- Exercise aim -
Every line below should be duplicated exactly.

- Records supplied -
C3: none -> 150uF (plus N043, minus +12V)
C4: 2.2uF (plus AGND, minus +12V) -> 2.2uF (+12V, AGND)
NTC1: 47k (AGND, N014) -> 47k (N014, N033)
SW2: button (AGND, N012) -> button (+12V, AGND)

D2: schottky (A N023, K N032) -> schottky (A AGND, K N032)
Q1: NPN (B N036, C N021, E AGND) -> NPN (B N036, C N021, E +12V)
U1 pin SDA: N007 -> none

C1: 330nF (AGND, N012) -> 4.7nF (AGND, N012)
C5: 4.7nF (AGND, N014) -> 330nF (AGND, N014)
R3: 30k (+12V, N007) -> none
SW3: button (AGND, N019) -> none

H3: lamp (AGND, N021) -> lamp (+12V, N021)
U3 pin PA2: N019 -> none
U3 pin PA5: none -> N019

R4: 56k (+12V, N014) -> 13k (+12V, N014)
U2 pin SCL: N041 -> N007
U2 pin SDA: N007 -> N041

- Your solution -
C3: none -> 150uF (plus N043, minus +12V)
C4: 2.2uF (plus AGND, minus +12V) -> 2.2uF (+12V, AGND)
NTC1: 47k (AGND, N014) -> 47k (N014, N033)
SW2: button (AGND, N012) -> button (+12V, AGND)

D2: schottky (A N023, K N032) -> schottky (A AGND, K N032)
Q1: NPN (B N036, C N021, E AGND) -> NPN (B N036, C N021, E +12V)
U1 pin SDA: N007 -> none

C1: 330nF (AGND, N012) -> 4.7nF (AGND, N012)
C5: 4.7nF (AGND, N014) -> 330nF (AGND, N014)
R3: 30k (+12V, N007) -> none
SW3: button (AGND, N019) -> none

H3: lamp (AGND, N021) -> lamp (+12V, N021)
U3 pin PA2: N019 -> none
U3 pin PA5: none -> N019

R4: 56k (+12V, N014) -> 13k (+12V, N014)
U2 pin SCL: N041 -> N007
U2 pin SDA: N007 -> N041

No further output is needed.